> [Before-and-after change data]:
------------
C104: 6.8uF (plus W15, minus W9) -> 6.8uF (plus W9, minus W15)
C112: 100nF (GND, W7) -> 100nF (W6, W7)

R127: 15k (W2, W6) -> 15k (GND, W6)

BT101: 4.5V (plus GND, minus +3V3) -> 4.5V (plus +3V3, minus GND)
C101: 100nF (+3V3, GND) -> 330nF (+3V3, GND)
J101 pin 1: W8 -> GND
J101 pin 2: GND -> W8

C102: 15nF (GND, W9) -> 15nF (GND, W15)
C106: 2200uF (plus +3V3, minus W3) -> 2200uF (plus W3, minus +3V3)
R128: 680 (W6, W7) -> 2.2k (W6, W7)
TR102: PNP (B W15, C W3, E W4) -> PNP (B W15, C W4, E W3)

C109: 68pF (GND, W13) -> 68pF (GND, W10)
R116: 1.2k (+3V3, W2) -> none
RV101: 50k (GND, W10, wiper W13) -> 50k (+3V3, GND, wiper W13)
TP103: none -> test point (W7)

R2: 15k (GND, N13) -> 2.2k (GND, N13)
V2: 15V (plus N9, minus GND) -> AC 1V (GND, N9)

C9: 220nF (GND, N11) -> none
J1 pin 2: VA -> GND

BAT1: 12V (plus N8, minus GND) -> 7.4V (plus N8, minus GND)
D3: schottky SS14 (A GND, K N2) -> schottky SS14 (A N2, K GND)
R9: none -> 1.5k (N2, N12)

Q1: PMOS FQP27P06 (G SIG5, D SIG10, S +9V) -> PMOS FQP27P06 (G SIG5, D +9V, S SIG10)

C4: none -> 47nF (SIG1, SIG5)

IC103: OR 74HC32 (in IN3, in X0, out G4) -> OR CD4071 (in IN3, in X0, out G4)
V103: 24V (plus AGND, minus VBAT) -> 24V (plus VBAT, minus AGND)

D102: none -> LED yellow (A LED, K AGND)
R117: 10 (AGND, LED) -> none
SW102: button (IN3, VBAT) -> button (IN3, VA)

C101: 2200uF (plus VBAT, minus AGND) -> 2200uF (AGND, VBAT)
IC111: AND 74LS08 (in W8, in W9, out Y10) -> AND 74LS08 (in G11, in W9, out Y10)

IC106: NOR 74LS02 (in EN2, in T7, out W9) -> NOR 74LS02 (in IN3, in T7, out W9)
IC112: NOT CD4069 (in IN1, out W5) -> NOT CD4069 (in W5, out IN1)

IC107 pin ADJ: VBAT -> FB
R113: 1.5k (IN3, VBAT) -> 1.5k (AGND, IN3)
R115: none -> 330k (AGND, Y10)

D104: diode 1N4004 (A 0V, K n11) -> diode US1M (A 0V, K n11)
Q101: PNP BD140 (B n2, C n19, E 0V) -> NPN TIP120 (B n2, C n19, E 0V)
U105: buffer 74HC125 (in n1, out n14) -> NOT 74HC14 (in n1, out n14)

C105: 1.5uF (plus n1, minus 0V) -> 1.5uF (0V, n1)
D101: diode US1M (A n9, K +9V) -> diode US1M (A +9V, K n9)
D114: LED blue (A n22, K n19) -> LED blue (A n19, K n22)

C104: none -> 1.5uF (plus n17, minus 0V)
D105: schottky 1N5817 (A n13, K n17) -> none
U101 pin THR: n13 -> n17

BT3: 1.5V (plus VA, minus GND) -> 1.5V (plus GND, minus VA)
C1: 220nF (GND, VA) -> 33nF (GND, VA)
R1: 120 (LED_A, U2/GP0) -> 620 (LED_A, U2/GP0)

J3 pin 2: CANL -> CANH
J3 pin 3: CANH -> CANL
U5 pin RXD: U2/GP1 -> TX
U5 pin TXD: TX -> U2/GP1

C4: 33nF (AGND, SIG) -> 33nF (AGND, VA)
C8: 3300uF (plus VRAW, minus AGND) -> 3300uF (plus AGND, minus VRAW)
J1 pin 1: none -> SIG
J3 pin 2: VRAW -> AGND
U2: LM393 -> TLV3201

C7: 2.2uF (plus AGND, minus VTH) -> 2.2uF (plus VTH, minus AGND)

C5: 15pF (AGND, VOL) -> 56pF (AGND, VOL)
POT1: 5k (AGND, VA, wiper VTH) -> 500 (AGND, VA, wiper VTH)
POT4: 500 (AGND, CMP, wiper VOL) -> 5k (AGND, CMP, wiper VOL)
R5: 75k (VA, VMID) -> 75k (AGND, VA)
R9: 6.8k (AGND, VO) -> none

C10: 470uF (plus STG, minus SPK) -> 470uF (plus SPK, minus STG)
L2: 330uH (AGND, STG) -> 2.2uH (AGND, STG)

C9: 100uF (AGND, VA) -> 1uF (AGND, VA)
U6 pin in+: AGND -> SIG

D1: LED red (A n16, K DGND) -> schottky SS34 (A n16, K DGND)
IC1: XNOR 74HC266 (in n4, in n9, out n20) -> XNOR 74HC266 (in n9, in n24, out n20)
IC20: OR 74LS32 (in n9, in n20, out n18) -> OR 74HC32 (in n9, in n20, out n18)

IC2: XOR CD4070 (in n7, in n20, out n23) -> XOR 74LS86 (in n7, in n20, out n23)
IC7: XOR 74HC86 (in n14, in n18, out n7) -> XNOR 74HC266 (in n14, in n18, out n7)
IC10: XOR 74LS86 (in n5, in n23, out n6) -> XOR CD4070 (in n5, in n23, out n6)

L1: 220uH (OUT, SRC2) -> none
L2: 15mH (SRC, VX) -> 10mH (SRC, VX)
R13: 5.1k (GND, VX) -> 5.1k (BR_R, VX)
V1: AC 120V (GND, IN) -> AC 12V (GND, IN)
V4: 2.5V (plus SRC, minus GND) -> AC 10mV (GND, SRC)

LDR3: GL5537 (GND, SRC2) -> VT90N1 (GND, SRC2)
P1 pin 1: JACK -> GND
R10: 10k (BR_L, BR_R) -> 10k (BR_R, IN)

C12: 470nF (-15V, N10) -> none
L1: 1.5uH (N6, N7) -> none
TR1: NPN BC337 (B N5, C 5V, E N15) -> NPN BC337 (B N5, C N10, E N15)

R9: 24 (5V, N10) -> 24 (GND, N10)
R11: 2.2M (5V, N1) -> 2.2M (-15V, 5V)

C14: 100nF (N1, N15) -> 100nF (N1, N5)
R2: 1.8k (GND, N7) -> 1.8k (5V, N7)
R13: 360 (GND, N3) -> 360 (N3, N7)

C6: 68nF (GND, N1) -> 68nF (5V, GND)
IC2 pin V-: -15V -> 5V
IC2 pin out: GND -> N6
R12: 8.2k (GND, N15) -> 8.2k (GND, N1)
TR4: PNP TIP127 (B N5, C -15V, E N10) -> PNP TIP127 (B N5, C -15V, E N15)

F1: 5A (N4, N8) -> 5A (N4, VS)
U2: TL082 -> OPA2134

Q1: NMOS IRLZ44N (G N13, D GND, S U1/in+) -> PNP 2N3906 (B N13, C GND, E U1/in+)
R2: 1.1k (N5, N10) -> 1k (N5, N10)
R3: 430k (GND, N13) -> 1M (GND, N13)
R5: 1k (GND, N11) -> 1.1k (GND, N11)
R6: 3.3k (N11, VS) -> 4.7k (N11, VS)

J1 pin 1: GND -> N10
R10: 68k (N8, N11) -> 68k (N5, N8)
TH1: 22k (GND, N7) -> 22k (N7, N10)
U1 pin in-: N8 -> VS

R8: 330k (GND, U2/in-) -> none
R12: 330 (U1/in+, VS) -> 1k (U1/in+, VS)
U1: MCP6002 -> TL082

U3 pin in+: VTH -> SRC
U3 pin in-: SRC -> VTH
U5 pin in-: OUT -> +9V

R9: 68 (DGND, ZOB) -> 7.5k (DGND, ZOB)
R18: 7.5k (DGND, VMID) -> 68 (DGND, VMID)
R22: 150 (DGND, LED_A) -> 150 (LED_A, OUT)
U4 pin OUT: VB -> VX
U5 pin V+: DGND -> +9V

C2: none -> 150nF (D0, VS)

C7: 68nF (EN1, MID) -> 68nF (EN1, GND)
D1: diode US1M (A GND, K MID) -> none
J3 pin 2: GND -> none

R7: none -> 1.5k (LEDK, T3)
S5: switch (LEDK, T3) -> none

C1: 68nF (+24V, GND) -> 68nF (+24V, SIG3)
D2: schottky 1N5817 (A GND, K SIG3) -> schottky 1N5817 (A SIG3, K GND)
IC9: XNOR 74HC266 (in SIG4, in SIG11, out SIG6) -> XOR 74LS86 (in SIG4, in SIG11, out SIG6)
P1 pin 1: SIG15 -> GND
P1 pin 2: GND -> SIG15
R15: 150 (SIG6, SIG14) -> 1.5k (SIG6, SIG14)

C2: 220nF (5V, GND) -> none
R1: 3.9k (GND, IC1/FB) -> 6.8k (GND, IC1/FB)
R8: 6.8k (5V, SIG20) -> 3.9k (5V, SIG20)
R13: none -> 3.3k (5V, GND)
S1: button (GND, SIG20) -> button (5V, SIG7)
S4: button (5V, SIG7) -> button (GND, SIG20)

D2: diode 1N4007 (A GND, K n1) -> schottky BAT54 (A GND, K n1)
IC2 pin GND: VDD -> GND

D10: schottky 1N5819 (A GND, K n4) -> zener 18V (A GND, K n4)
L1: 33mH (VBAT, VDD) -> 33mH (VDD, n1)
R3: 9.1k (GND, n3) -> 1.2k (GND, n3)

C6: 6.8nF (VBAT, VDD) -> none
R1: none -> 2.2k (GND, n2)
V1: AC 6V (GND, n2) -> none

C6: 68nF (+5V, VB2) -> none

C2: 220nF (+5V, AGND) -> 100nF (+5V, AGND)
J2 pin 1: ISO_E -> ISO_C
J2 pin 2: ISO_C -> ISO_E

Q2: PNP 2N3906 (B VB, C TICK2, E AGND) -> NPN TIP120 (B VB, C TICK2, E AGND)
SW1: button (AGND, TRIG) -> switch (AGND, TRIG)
------------
> [What the task requires]: Locate and copy each line in the data above that includes the word "switch".

> [Answer for the task]:
S5: switch (LEDK, T3) -> none
SW1: button (AGND, TRIG) -> switch (AGND, TRIG)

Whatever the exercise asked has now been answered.